What is needed> Filter the data below for the string "none" and copy each matching line.

*** Opening Source material ***

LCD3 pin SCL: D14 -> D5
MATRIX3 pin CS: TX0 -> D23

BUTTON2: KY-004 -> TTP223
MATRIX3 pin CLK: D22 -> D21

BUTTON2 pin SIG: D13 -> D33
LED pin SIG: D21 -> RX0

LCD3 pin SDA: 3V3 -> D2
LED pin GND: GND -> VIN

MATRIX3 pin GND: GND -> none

*** Closing Source material ***
*** Opening Source material ***

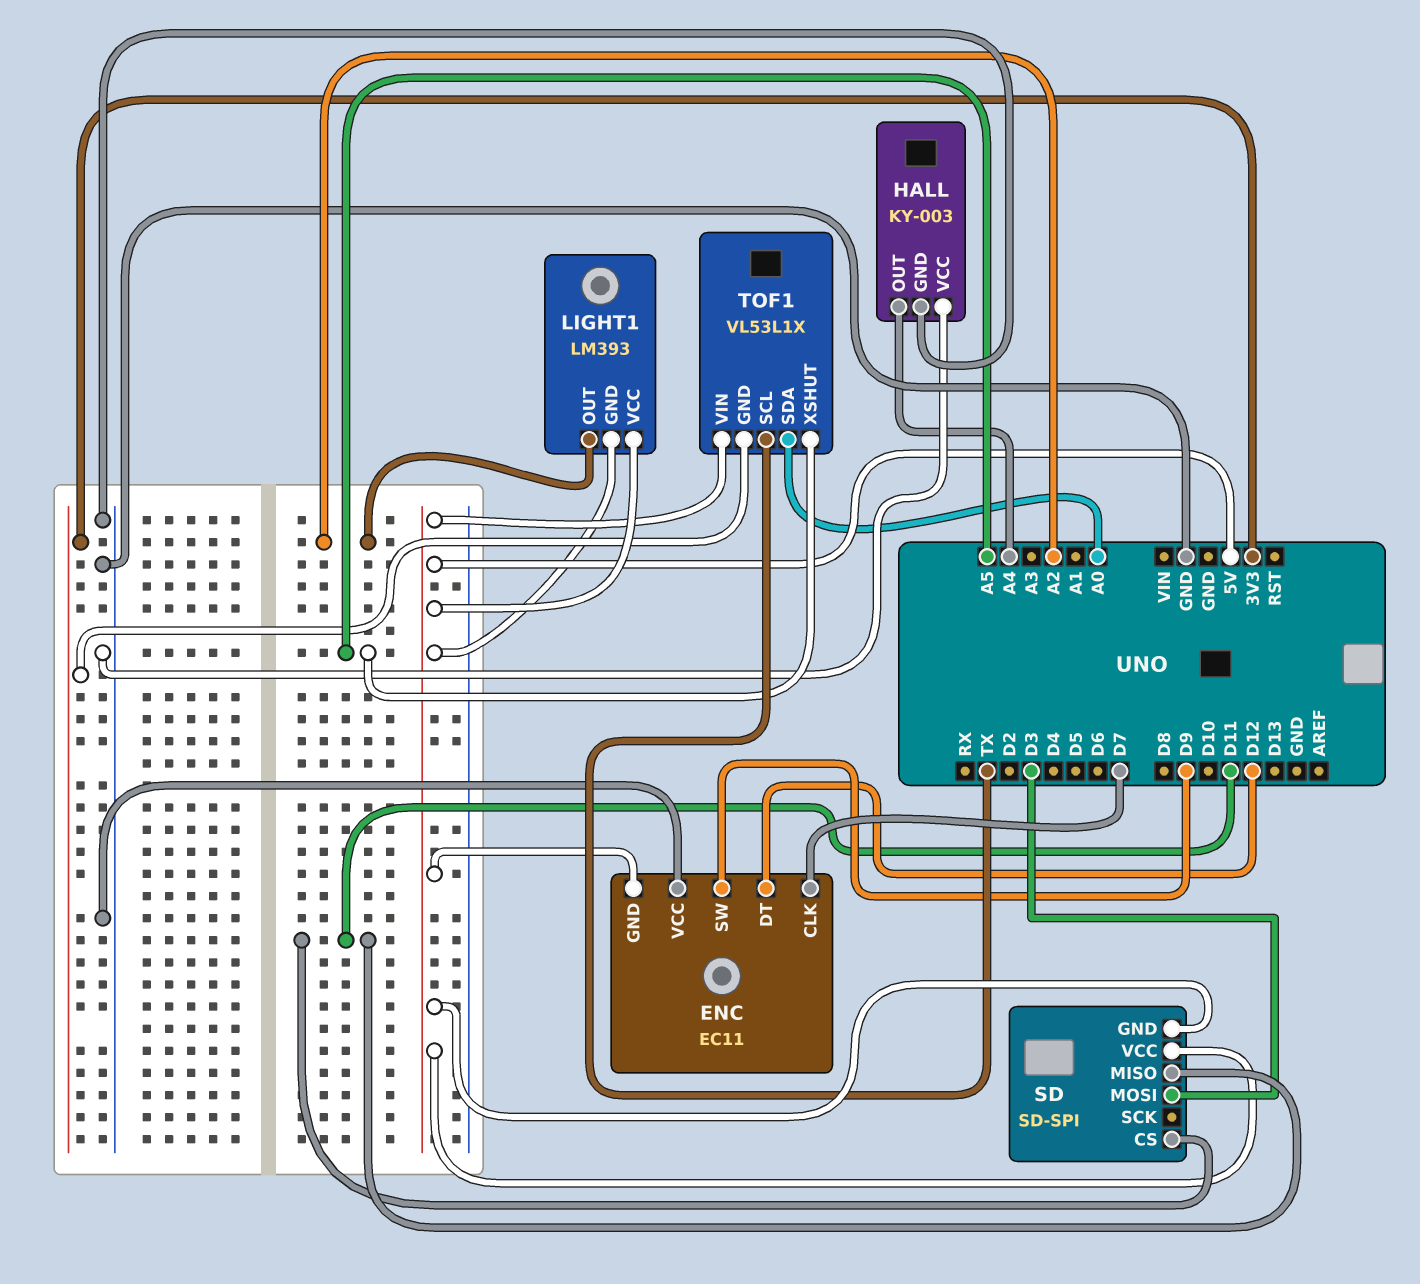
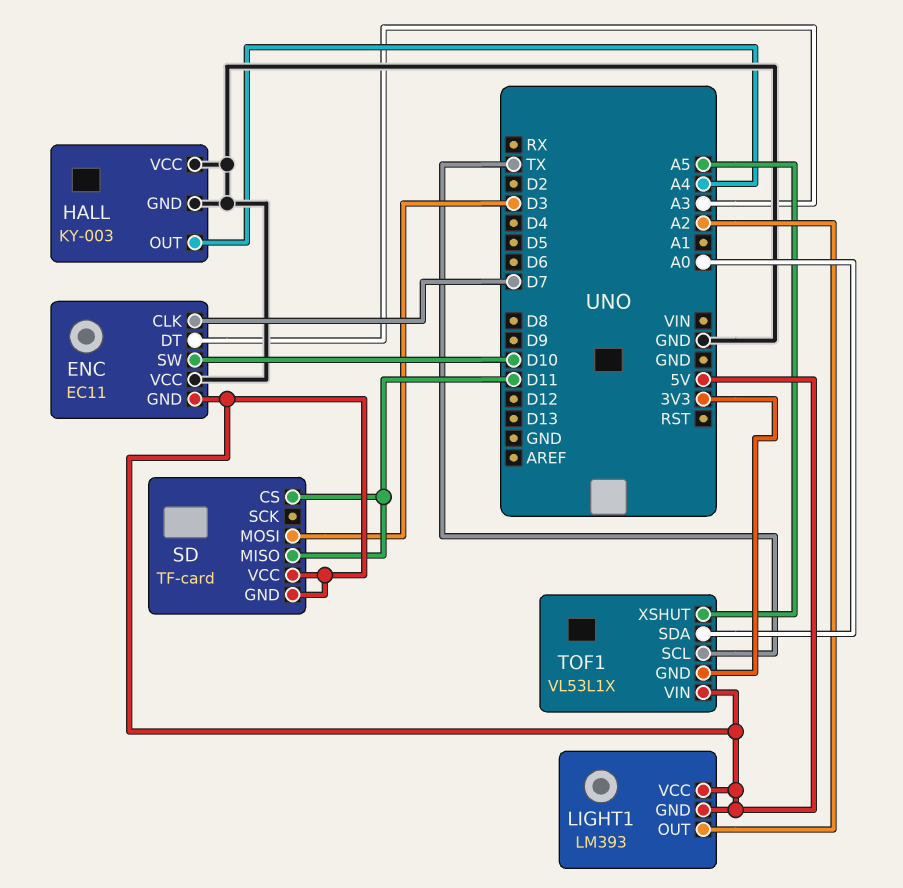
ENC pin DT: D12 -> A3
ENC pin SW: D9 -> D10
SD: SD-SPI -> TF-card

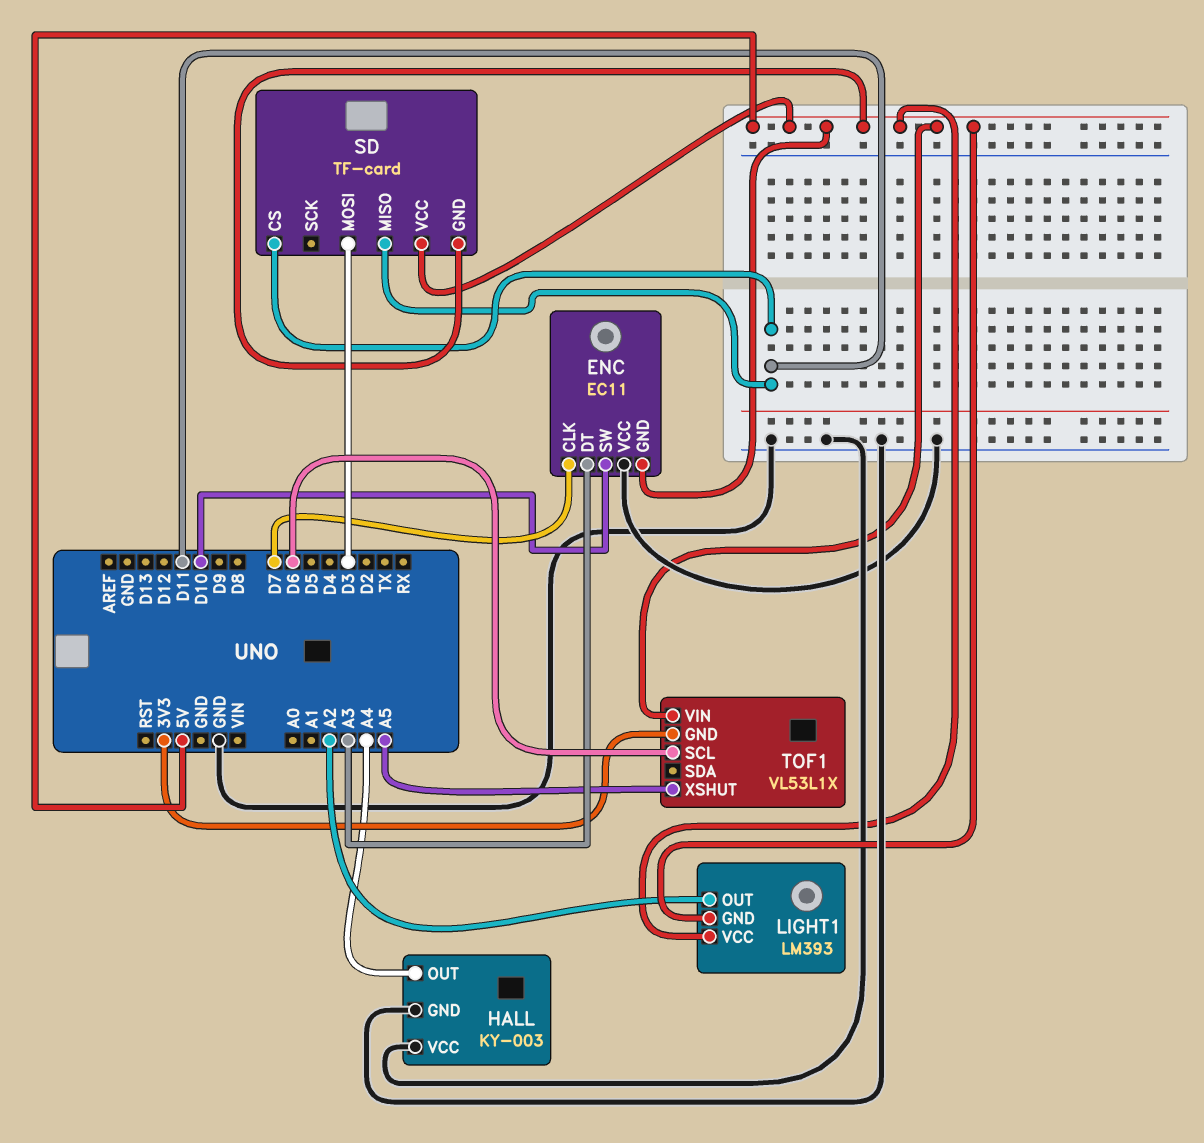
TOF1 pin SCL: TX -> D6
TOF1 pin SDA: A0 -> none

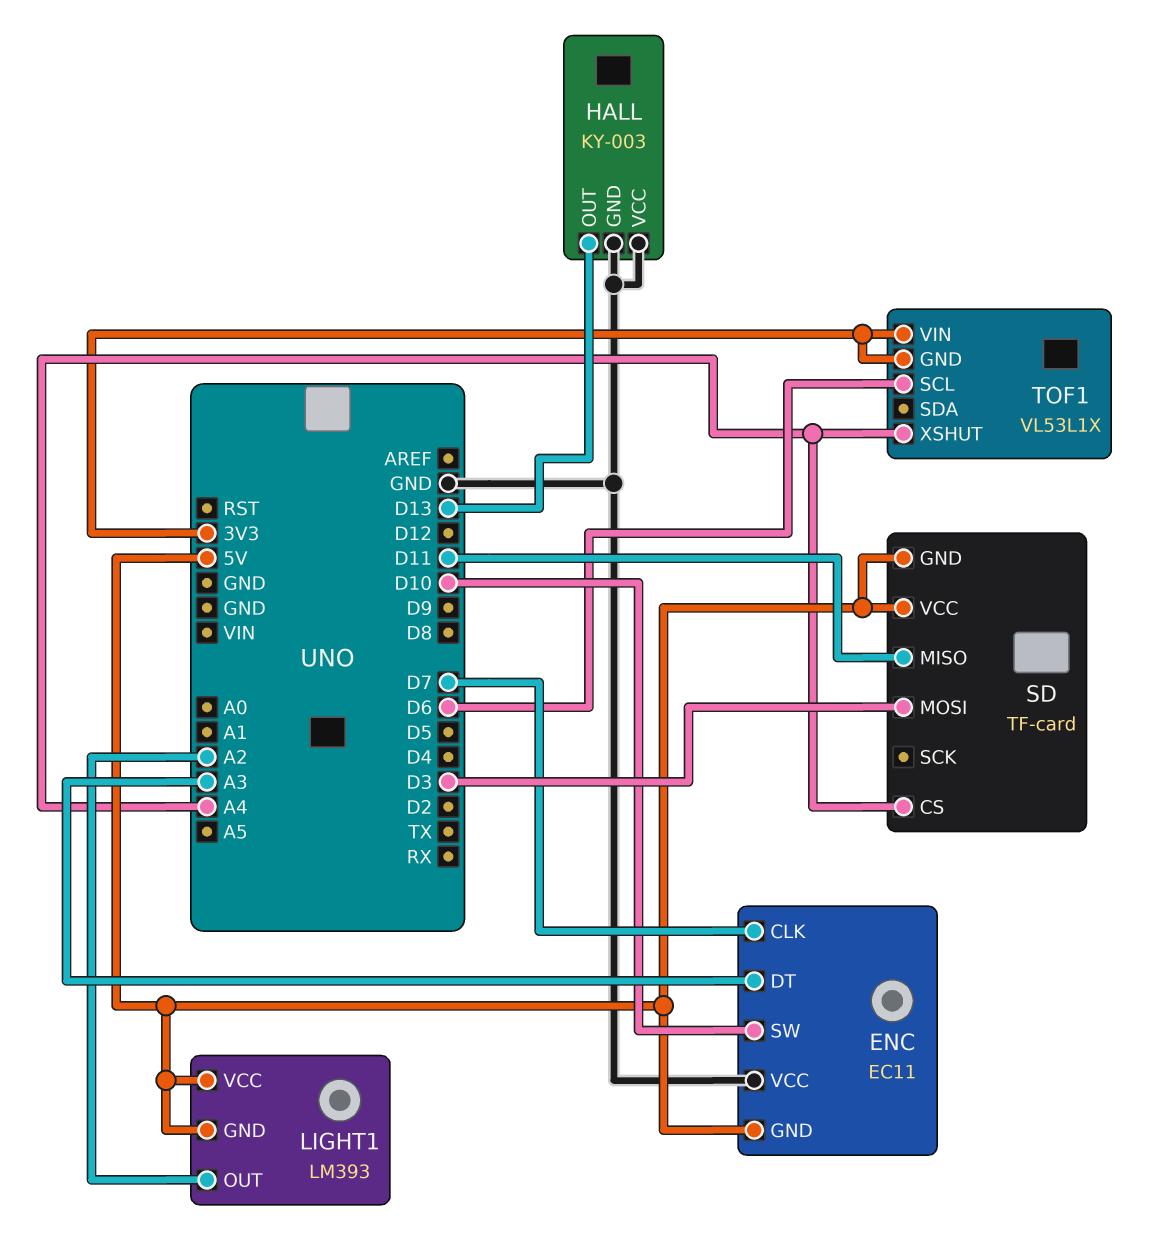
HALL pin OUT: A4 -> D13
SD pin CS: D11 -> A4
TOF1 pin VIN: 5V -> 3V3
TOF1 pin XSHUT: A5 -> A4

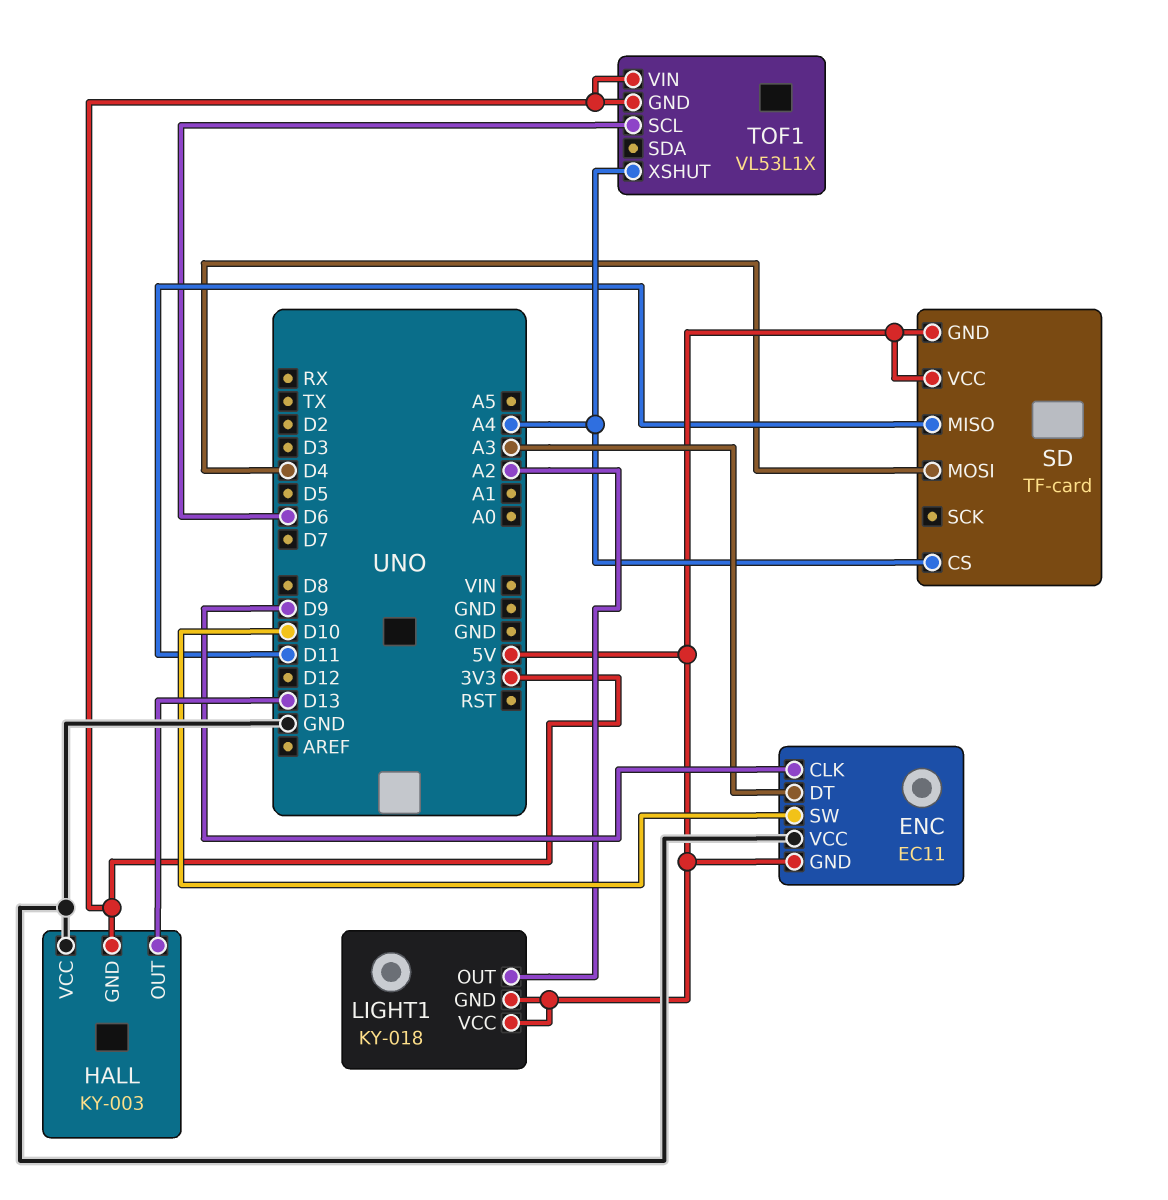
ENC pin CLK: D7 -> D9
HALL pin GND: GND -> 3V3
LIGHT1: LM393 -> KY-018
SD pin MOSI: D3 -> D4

*** Closing Source material ***

Reply>
MATRIX3 pin GND: GND -> none
TOF1 pin SDA: A0 -> none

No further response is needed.